• **Extracted material**:
- - - - - - -

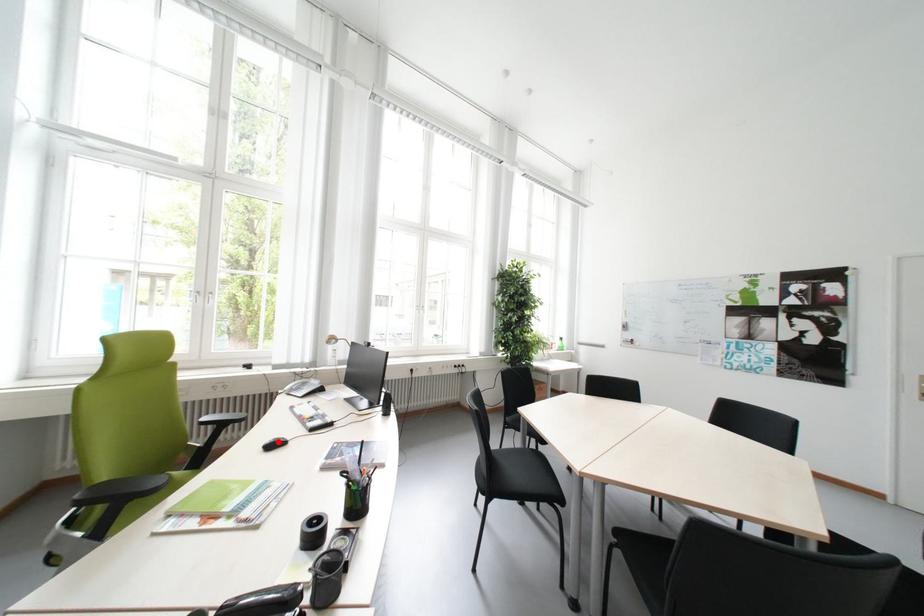
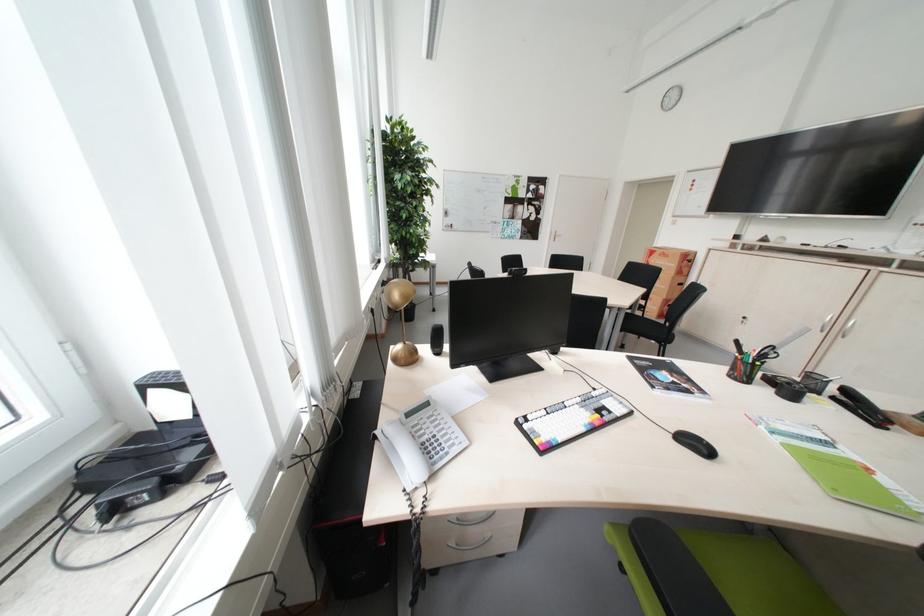
Question: I am providing you with two images of the same scene from different viewpoints. A red point is marked on the first image. Is the red point's position out of view in image 2?

Choices:
 (A) Yes
 (B) No

Answer: (A)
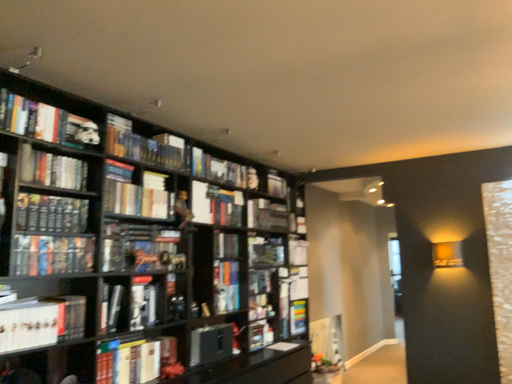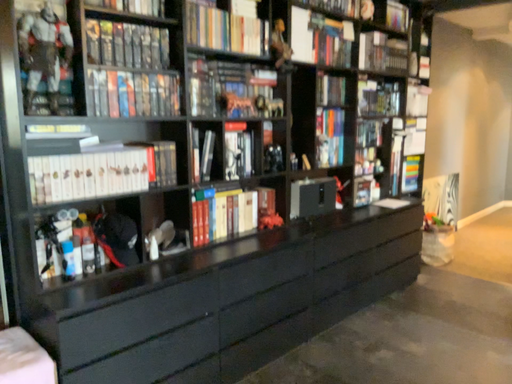
Question: Which way did the camera rotate in the video?

Choices:
 (A) rotated upward
 (B) rotated downward

Answer: (B)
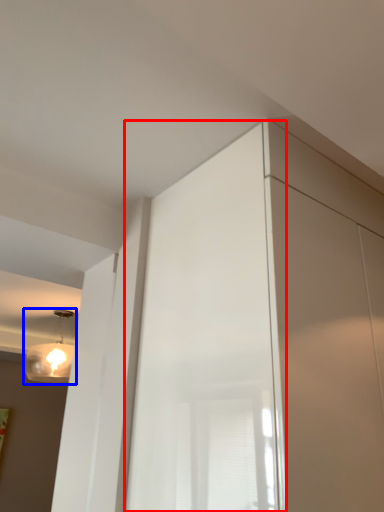
Question: Among these objects, which one is nearest to the camera, screen door (highlighted by a red box) or lamp (highlighted by a blue box)?

Choices:
 (A) screen door
 (B) lamp

Answer: (A)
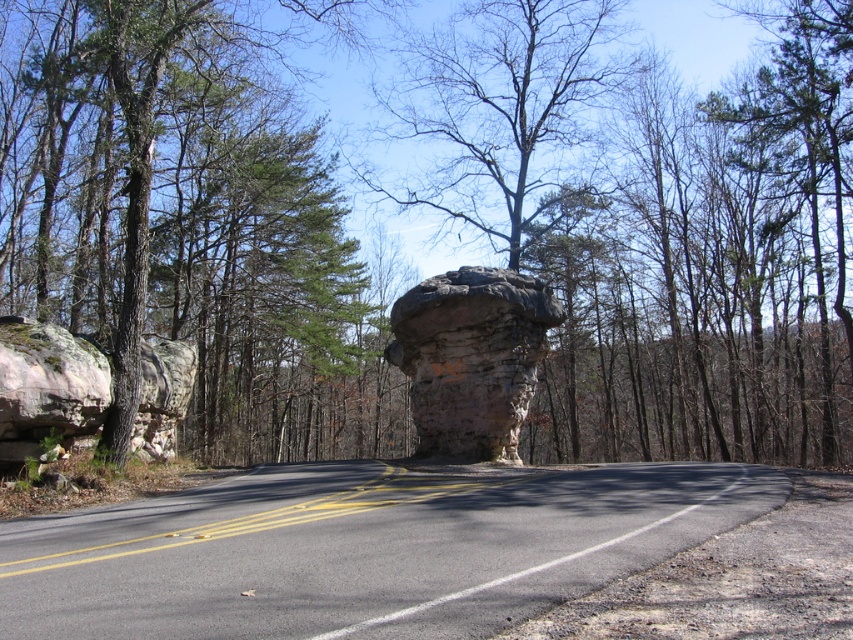
Who is more forward, (x=543, y=236) or (x=265, y=99)?

Point (x=265, y=99)

From the picture: Between green textured tree at center and green mossy rock at center, which one is positioned lower?

Positioned lower is green mossy rock at center.

Where is `green textured tree at center`? The width and height of the screenshot is (853, 640). green textured tree at center is located at coordinates (653, 224).

Where is `green textured tree at center`? green textured tree at center is located at coordinates (653, 224).

Which is above, green mossy rock at center or rustic stone boulder at left?

green mossy rock at center is higher up.

Is green mossy rock at center to the right of rustic stone boulder at left from the viewer's perspective?

In fact, green mossy rock at center is to the left of rustic stone boulder at left.

Does point (194, 189) come behind point (96, 396)?

Yes, point (194, 189) is farther from viewer.

Where is `green mossy rock at center`? green mossy rock at center is located at coordinates (190, 225).

Can you confirm if green mossy rock at center is positioned below rusty stone formation at center?

Actually, green mossy rock at center is above rusty stone formation at center.

Where is `green mossy rock at center`? Image resolution: width=853 pixels, height=640 pixels. green mossy rock at center is located at coordinates (190, 225).

Is point (16, 241) more distant than point (502, 452)?

Yes, point (16, 241) is behind point (502, 452).

Where is `green mossy rock at center`? This screenshot has height=640, width=853. green mossy rock at center is located at coordinates (190, 225).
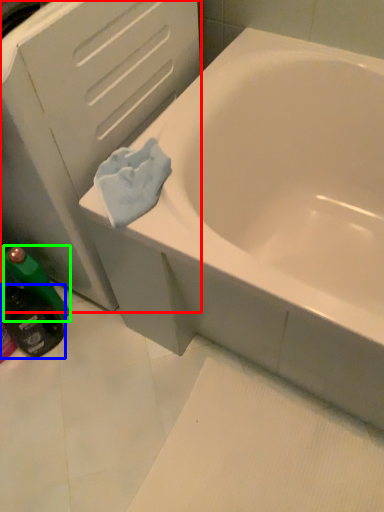
Question: Based on their relative distances, which object is farther from file cabinet (highlighted by a red box)? Choose from mouthwash (highlighted by a blue box) and mouthwash (highlighted by a green box).

Choices:
 (A) mouthwash
 (B) mouthwash

Answer: (A)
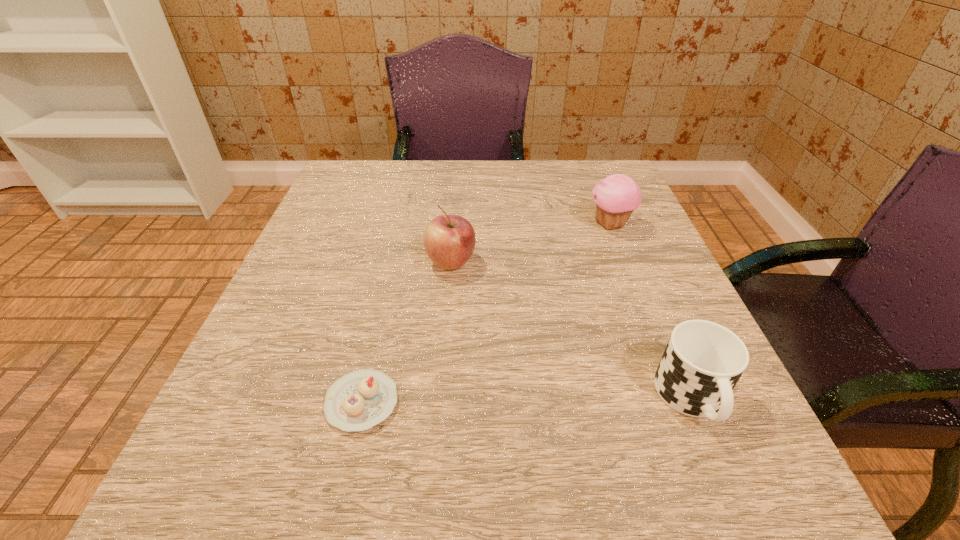
Locate an element on the screen. The height and width of the screenshot is (540, 960). apple is located at coordinates (449, 240).

Find the location of `the third object from right to left`. the third object from right to left is located at coordinates (449, 240).

At what (x,y) coordinates should I click in order to perform the action: click on the taller cupcake. Please return your answer as a coordinate pair (x, y). This screenshot has height=540, width=960. Looking at the image, I should click on (617, 196).

Locate an element on the screen. the right cupcake is located at coordinates (617, 196).

The height and width of the screenshot is (540, 960). Identify the location of cup. (703, 361).

Locate an element on the screen. the shortest object is located at coordinates (359, 400).

The height and width of the screenshot is (540, 960). In order to click on the shorter cupcake in this screenshot , I will do `click(359, 400)`.

Where is `free point located 0.340m on the front of the apple`? The height and width of the screenshot is (540, 960). free point located 0.340m on the front of the apple is located at coordinates (436, 452).

In order to click on vacant space situated 0.380m on the left of the farthest object in this screenshot , I will do `click(413, 225)`.

The width and height of the screenshot is (960, 540). Find the location of `blank space located 0.090m on the side of the second shortest object with the handle`. blank space located 0.090m on the side of the second shortest object with the handle is located at coordinates click(x=740, y=513).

- - - - - - -

• **Exercise**: Quote all of the records above word for word, omitting the pictures.

• **Answer for the task**:
Question: I am providing you with two images of the same scene from different viewpoints. A red point is marked on the first image. Is the red point's position out of view in image 2?

Choices:
 (A) Yes
 (B) No

Answer: (A)
Question: Which way did the camera rotate in the video?

Choices:
 (A) rotated upward
 (B) rotated downward

Answer: (B)
Question: Among these objects, which one is nearest to the camera, screen door (highlighted by a red box) or lamp (highlighted by a blue box)?

Choices:
 (A) screen door
 (B) lamp

Answer: (A)
Who is more forward, (x=543, y=236) or (x=265, y=99)?

Point (x=265, y=99)

From the picture: Between green textured tree at center and green mossy rock at center, which one is positioned lower?

Positioned lower is green mossy rock at center.

Where is `green textured tree at center`? The width and height of the screenshot is (853, 640). green textured tree at center is located at coordinates (653, 224).

Where is `green textured tree at center`? green textured tree at center is located at coordinates (653, 224).

Which is above, green mossy rock at center or rustic stone boulder at left?

green mossy rock at center is higher up.

Is green mossy rock at center to the right of rustic stone boulder at left from the viewer's perspective?

In fact, green mossy rock at center is to the left of rustic stone boulder at left.

Does point (194, 189) come behind point (96, 396)?

Yes, point (194, 189) is farther from viewer.

Where is `green mossy rock at center`? green mossy rock at center is located at coordinates (190, 225).

Can you confirm if green mossy rock at center is positioned below rusty stone formation at center?

Actually, green mossy rock at center is above rusty stone formation at center.

Where is `green mossy rock at center`? Image resolution: width=853 pixels, height=640 pixels. green mossy rock at center is located at coordinates (190, 225).

Is point (16, 241) more distant than point (502, 452)?

Yes, point (16, 241) is behind point (502, 452).

Where is `green mossy rock at center`? This screenshot has height=640, width=853. green mossy rock at center is located at coordinates (190, 225).
Question: Based on their relative distances, which object is farther from file cabinet (highlighted by a red box)? Choose from mouthwash (highlighted by a blue box) and mouthwash (highlighted by a green box).

Choices:
 (A) mouthwash
 (B) mouthwash

Answer: (A)
Locate an element on the screen. The height and width of the screenshot is (540, 960). apple is located at coordinates (449, 240).

Find the location of `the third object from right to left`. the third object from right to left is located at coordinates (449, 240).

At what (x,y) coordinates should I click in order to perform the action: click on the taller cupcake. Please return your answer as a coordinate pair (x, y). This screenshot has height=540, width=960. Looking at the image, I should click on (617, 196).

Locate an element on the screen. the right cupcake is located at coordinates (617, 196).

The height and width of the screenshot is (540, 960). Identify the location of cup. (703, 361).

Locate an element on the screen. the shortest object is located at coordinates (359, 400).

The height and width of the screenshot is (540, 960). In order to click on the shorter cupcake in this screenshot , I will do `click(359, 400)`.

Where is `free point located 0.340m on the front of the apple`? The height and width of the screenshot is (540, 960). free point located 0.340m on the front of the apple is located at coordinates (436, 452).

In order to click on vacant space situated 0.380m on the left of the farthest object in this screenshot , I will do `click(413, 225)`.

The width and height of the screenshot is (960, 540). Find the location of `blank space located 0.090m on the side of the second shortest object with the handle`. blank space located 0.090m on the side of the second shortest object with the handle is located at coordinates click(x=740, y=513).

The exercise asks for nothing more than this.